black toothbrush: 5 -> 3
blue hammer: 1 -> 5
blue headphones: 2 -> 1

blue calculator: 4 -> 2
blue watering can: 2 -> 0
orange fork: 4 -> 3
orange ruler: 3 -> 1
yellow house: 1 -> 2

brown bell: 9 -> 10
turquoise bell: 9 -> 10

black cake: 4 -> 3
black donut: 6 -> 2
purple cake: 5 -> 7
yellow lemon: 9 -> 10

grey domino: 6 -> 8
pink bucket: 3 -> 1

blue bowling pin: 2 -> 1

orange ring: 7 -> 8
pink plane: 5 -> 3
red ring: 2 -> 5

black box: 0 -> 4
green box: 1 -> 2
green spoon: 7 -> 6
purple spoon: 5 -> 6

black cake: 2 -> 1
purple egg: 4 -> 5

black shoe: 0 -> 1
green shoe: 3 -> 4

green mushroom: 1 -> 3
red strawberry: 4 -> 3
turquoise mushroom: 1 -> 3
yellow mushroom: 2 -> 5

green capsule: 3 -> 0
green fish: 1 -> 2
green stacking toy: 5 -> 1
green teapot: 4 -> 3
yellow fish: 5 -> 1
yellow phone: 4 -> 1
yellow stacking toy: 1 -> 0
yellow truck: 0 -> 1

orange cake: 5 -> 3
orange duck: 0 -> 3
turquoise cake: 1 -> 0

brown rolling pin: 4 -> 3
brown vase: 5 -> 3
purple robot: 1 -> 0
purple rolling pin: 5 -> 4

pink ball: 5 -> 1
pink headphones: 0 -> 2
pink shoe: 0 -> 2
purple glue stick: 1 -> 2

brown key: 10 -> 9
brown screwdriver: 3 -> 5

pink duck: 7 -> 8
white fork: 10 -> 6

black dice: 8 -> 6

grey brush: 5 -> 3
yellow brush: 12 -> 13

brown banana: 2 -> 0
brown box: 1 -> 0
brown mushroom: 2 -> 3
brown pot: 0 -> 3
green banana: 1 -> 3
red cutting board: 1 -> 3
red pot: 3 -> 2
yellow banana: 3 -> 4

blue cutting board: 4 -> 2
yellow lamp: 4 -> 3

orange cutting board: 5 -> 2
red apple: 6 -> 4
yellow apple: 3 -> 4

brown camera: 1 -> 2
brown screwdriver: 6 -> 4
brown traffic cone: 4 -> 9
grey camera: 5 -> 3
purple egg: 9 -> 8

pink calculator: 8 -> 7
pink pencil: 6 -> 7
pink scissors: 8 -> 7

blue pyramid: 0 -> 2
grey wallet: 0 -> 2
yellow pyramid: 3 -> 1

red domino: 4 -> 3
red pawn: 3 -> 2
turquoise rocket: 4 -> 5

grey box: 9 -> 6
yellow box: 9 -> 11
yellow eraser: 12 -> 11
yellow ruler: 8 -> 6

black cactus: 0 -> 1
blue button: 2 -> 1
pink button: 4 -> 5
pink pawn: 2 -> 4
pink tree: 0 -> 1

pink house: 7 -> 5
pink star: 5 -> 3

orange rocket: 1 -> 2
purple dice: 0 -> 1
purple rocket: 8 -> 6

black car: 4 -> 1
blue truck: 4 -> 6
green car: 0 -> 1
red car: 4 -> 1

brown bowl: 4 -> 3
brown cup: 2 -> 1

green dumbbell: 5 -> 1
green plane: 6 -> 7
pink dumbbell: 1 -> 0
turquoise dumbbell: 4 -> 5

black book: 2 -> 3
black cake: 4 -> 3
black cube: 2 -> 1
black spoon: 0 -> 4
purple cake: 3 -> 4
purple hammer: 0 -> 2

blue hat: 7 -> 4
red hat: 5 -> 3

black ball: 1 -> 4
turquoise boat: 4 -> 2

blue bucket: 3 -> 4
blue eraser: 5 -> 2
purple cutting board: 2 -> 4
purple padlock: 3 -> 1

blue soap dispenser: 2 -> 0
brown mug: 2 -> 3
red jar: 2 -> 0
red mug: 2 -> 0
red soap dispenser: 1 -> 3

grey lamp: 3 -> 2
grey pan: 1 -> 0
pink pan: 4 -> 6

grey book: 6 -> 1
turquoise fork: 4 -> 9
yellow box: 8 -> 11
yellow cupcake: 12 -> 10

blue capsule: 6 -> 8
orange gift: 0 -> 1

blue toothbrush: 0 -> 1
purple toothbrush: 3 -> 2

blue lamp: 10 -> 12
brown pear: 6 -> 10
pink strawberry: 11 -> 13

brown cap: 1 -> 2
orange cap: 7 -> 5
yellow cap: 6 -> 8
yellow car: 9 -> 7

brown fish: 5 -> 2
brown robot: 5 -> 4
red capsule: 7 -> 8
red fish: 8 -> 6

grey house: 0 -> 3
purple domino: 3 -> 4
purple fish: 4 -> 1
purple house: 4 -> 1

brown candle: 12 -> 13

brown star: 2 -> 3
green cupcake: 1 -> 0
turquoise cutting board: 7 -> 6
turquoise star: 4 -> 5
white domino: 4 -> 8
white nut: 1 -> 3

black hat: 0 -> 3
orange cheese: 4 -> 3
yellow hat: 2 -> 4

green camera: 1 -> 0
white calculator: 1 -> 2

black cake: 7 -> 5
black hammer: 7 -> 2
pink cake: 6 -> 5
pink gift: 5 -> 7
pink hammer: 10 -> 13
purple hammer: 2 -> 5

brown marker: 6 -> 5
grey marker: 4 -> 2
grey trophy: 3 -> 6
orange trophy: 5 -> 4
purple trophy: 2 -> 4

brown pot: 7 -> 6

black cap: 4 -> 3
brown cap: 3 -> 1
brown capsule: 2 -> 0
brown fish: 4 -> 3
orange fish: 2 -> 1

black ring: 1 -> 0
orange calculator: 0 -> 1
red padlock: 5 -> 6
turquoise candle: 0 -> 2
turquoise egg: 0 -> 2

========================

**TASK ITEM**. All of the entries must be quoted exactly; please include each one.

**WRITTEN SOLUTION**.
black toothbrush: 5 -> 3
blue hammer: 1 -> 5
blue headphones: 2 -> 1

blue calculator: 4 -> 2
blue watering can: 2 -> 0
orange fork: 4 -> 3
orange ruler: 3 -> 1
yellow house: 1 -> 2

brown bell: 9 -> 10
turquoise bell: 9 -> 10

black cake: 4 -> 3
black donut: 6 -> 2
purple cake: 5 -> 7
yellow lemon: 9 -> 10

grey domino: 6 -> 8
pink bucket: 3 -> 1

blue bowling pin: 2 -> 1

orange ring: 7 -> 8
pink plane: 5 -> 3
red ring: 2 -> 5

black box: 0 -> 4
green box: 1 -> 2
green spoon: 7 -> 6
purple spoon: 5 -> 6

black cake: 2 -> 1
purple egg: 4 -> 5

black shoe: 0 -> 1
green shoe: 3 -> 4

green mushroom: 1 -> 3
red strawberry: 4 -> 3
turquoise mushroom: 1 -> 3
yellow mushroom: 2 -> 5

green capsule: 3 -> 0
green fish: 1 -> 2
green stacking toy: 5 -> 1
green teapot: 4 -> 3
yellow fish: 5 -> 1
yellow phone: 4 -> 1
yellow stacking toy: 1 -> 0
yellow truck: 0 -> 1

orange cake: 5 -> 3
orange duck: 0 -> 3
turquoise cake: 1 -> 0

brown rolling pin: 4 -> 3
brown vase: 5 -> 3
purple robot: 1 -> 0
purple rolling pin: 5 -> 4

pink ball: 5 -> 1
pink headphones: 0 -> 2
pink shoe: 0 -> 2
purple glue stick: 1 -> 2

brown key: 10 -> 9
brown screwdriver: 3 -> 5

pink duck: 7 -> 8
white fork: 10 -> 6

black dice: 8 -> 6

grey brush: 5 -> 3
yellow brush: 12 -> 13

brown banana: 2 -> 0
brown box: 1 -> 0
brown mushroom: 2 -> 3
brown pot: 0 -> 3
green banana: 1 -> 3
red cutting board: 1 -> 3
red pot: 3 -> 2
yellow banana: 3 -> 4

blue cutting board: 4 -> 2
yellow lamp: 4 -> 3

orange cutting board: 5 -> 2
red apple: 6 -> 4
yellow apple: 3 -> 4

brown camera: 1 -> 2
brown screwdriver: 6 -> 4
brown traffic cone: 4 -> 9
grey camera: 5 -> 3
purple egg: 9 -> 8

pink calculator: 8 -> 7
pink pencil: 6 -> 7
pink scissors: 8 -> 7

blue pyramid: 0 -> 2
grey wallet: 0 -> 2
yellow pyramid: 3 -> 1

red domino: 4 -> 3
red pawn: 3 -> 2
turquoise rocket: 4 -> 5

grey box: 9 -> 6
yellow box: 9 -> 11
yellow eraser: 12 -> 11
yellow ruler: 8 -> 6

black cactus: 0 -> 1
blue button: 2 -> 1
pink button: 4 -> 5
pink pawn: 2 -> 4
pink tree: 0 -> 1

pink house: 7 -> 5
pink star: 5 -> 3

orange rocket: 1 -> 2
purple dice: 0 -> 1
purple rocket: 8 -> 6

black car: 4 -> 1
blue truck: 4 -> 6
green car: 0 -> 1
red car: 4 -> 1

brown bowl: 4 -> 3
brown cup: 2 -> 1

green dumbbell: 5 -> 1
green plane: 6 -> 7
pink dumbbell: 1 -> 0
turquoise dumbbell: 4 -> 5

black book: 2 -> 3
black cake: 4 -> 3
black cube: 2 -> 1
black spoon: 0 -> 4
purple cake: 3 -> 4
purple hammer: 0 -> 2

blue hat: 7 -> 4
red hat: 5 -> 3

black ball: 1 -> 4
turquoise boat: 4 -> 2

blue bucket: 3 -> 4
blue eraser: 5 -> 2
purple cutting board: 2 -> 4
purple padlock: 3 -> 1

blue soap dispenser: 2 -> 0
brown mug: 2 -> 3
red jar: 2 -> 0
red mug: 2 -> 0
red soap dispenser: 1 -> 3

grey lamp: 3 -> 2
grey pan: 1 -> 0
pink pan: 4 -> 6

grey book: 6 -> 1
turquoise fork: 4 -> 9
yellow box: 8 -> 11
yellow cupcake: 12 -> 10

blue capsule: 6 -> 8
orange gift: 0 -> 1

blue toothbrush: 0 -> 1
purple toothbrush: 3 -> 2

blue lamp: 10 -> 12
brown pear: 6 -> 10
pink strawberry: 11 -> 13

brown cap: 1 -> 2
orange cap: 7 -> 5
yellow cap: 6 -> 8
yellow car: 9 -> 7

brown fish: 5 -> 2
brown robot: 5 -> 4
red capsule: 7 -> 8
red fish: 8 -> 6

grey house: 0 -> 3
purple domino: 3 -> 4
purple fish: 4 -> 1
purple house: 4 -> 1

brown candle: 12 -> 13

brown star: 2 -> 3
green cupcake: 1 -> 0
turquoise cutting board: 7 -> 6
turquoise star: 4 -> 5
white domino: 4 -> 8
white nut: 1 -> 3

black hat: 0 -> 3
orange cheese: 4 -> 3
yellow hat: 2 -> 4

green camera: 1 -> 0
white calculator: 1 -> 2

black cake: 7 -> 5
black hammer: 7 -> 2
pink cake: 6 -> 5
pink gift: 5 -> 7
pink hammer: 10 -> 13
purple hammer: 2 -> 5

brown marker: 6 -> 5
grey marker: 4 -> 2
grey trophy: 3 -> 6
orange trophy: 5 -> 4
purple trophy: 2 -> 4

brown pot: 7 -> 6

black cap: 4 -> 3
brown cap: 3 -> 1
brown capsule: 2 -> 0
brown fish: 4 -> 3
orange fish: 2 -> 1

black ring: 1 -> 0
orange calculator: 0 -> 1
red padlock: 5 -> 6
turquoise candle: 0 -> 2
turquoise egg: 0 -> 2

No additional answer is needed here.